*Required action*
Starting with the line containing "STEPPER2 pin IN4: GP0 -> GP5" and going on through the line containing "JOY pin VCC: GND -> VIN", return the lines of the data below exactly, and only those.

Revision comparison data:

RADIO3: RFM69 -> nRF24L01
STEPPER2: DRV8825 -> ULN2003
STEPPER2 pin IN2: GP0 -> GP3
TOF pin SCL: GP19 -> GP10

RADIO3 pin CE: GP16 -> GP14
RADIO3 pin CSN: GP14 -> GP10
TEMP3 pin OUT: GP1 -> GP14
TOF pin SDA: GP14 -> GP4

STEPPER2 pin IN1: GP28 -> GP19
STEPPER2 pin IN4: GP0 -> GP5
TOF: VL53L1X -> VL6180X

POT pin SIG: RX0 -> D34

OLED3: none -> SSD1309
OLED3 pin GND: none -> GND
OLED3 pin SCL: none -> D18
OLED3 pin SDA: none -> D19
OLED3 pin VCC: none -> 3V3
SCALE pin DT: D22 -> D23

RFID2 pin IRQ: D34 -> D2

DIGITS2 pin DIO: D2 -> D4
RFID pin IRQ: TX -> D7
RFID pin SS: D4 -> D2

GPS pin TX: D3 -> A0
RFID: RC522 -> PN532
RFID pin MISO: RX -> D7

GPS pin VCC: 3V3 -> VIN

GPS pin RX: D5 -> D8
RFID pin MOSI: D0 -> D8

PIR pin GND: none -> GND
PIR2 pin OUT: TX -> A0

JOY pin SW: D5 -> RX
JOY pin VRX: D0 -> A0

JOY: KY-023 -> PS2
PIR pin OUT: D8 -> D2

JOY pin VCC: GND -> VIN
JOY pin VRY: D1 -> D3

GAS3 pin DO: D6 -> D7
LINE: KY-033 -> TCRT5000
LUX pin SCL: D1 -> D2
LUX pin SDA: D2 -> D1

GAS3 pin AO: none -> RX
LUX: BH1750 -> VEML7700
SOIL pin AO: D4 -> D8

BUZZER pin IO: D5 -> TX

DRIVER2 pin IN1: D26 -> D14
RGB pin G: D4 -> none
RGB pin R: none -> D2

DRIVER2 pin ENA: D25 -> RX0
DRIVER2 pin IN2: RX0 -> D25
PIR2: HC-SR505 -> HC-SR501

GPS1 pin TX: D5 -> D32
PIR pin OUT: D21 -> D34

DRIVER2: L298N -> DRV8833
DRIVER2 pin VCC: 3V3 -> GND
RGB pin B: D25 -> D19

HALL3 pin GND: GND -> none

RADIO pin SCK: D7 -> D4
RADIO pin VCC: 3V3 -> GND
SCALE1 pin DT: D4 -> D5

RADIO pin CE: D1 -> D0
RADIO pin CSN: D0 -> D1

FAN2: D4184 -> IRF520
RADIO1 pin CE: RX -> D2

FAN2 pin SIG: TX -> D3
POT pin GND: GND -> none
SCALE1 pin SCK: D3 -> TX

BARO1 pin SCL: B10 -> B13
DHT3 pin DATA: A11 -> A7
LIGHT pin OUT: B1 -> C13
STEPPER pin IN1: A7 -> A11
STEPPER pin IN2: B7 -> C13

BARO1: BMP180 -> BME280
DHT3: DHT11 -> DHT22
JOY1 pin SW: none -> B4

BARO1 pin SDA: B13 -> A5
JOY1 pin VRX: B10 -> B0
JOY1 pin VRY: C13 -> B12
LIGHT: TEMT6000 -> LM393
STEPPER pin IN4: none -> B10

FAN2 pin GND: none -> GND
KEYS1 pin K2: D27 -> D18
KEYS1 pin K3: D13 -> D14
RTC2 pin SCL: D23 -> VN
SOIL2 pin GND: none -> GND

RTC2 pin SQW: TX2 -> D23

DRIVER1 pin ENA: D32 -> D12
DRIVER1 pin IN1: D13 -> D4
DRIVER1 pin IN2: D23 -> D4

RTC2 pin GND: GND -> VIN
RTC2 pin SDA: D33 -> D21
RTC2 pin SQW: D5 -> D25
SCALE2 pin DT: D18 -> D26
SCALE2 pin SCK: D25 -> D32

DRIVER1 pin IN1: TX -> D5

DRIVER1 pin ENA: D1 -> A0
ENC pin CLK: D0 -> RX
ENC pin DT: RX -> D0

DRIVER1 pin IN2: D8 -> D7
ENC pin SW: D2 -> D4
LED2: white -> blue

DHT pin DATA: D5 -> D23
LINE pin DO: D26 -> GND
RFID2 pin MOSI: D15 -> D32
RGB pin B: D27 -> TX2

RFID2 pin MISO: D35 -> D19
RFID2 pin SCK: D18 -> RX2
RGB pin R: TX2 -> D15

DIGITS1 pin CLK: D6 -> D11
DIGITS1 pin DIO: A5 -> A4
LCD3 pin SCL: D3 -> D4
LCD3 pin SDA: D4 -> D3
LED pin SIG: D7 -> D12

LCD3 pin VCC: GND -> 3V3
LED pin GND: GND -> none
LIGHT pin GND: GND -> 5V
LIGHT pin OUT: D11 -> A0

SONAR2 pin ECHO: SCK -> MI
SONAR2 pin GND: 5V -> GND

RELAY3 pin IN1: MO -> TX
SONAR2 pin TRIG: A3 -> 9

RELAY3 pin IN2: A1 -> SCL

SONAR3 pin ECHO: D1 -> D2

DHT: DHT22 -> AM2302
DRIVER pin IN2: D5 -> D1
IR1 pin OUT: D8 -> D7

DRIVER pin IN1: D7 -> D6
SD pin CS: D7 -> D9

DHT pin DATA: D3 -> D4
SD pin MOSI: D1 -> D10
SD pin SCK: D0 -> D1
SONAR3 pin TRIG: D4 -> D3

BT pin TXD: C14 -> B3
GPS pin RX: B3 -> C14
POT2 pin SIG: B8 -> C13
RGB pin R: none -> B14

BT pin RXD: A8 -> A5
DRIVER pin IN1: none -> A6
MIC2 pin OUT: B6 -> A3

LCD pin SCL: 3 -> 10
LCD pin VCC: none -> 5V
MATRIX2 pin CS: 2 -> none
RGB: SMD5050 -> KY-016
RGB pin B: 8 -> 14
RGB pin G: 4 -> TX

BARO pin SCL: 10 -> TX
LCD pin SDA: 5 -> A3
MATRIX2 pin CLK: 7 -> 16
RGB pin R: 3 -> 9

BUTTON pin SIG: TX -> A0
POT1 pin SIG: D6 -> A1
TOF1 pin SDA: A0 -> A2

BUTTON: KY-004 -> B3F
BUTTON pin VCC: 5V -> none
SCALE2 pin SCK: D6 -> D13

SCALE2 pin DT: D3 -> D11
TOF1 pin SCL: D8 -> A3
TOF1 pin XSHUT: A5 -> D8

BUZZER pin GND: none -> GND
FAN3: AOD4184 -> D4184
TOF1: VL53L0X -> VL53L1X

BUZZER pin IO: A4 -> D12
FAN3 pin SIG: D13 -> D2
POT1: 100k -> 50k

*Reply*
STEPPER2 pin IN4: GP0 -> GP5
TOF: VL53L1X -> VL6180X

POT pin SIG: RX0 -> D34

OLED3: none -> SSD1309
OLED3 pin GND: none -> GND
OLED3 pin SCL: none -> D18
OLED3 pin SDA: none -> D19
OLED3 pin VCC: none -> 3V3
SCALE pin DT: D22 -> D23

RFID2 pin IRQ: D34 -> D2

DIGITS2 pin DIO: D2 -> D4
RFID pin IRQ: TX -> D7
RFID pin SS: D4 -> D2

GPS pin TX: D3 -> A0
RFID: RC522 -> PN532
RFID pin MISO: RX -> D7

GPS pin VCC: 3V3 -> VIN

GPS pin RX: D5 -> D8
RFID pin MOSI: D0 -> D8

PIR pin GND: none -> GND
PIR2 pin OUT: TX -> A0

JOY pin SW: D5 -> RX
JOY pin VRX: D0 -> A0

JOY: KY-023 -> PS2
PIR pin OUT: D8 -> D2

JOY pin VCC: GND -> VIN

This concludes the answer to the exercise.